[Source records]
Start of Block

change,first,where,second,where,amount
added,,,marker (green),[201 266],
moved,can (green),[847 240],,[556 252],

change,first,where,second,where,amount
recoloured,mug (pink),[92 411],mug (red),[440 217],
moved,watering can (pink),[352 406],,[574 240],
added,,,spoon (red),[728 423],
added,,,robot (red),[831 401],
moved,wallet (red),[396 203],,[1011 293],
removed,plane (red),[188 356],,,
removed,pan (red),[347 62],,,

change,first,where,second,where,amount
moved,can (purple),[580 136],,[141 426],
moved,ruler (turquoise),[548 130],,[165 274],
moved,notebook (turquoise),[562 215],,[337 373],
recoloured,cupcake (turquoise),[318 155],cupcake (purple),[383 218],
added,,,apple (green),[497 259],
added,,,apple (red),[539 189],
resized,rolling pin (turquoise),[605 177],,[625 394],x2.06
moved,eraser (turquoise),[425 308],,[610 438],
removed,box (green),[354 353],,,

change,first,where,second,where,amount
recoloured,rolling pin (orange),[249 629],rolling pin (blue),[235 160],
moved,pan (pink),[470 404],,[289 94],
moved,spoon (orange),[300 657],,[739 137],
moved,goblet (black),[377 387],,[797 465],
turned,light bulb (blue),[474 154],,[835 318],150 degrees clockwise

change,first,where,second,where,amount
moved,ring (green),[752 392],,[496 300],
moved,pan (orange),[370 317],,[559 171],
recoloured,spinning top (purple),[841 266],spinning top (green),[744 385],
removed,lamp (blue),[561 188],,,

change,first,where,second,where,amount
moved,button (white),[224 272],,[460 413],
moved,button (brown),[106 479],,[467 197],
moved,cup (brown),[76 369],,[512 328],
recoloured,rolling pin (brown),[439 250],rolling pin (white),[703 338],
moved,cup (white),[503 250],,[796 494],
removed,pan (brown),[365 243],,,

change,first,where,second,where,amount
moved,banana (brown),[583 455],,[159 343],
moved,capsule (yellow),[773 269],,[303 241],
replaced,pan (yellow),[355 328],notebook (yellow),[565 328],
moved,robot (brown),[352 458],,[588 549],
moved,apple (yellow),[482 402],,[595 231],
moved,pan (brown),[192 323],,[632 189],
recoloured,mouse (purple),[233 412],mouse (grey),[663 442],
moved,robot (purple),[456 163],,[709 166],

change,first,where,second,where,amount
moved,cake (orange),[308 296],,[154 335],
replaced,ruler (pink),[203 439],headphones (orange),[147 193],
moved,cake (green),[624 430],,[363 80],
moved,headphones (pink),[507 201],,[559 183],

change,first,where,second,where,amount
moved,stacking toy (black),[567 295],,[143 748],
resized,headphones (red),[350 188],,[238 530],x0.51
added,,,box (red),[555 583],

End of Block

» What you should do
Transcribe exactly, and only, the lines that extend from the one containing "moved,headphones (pink),[507 201],,[559" to the end of the records above, inclusive of both.

» Response to the task
moved,headphones (pink),[507 201],,[559 183],

change,first,where,second,where,amount
moved,stacking toy (black),[567 295],,[143 748],
resized,headphones (red),[350 188],,[238 530],x0.51
added,,,box (red),[555 583],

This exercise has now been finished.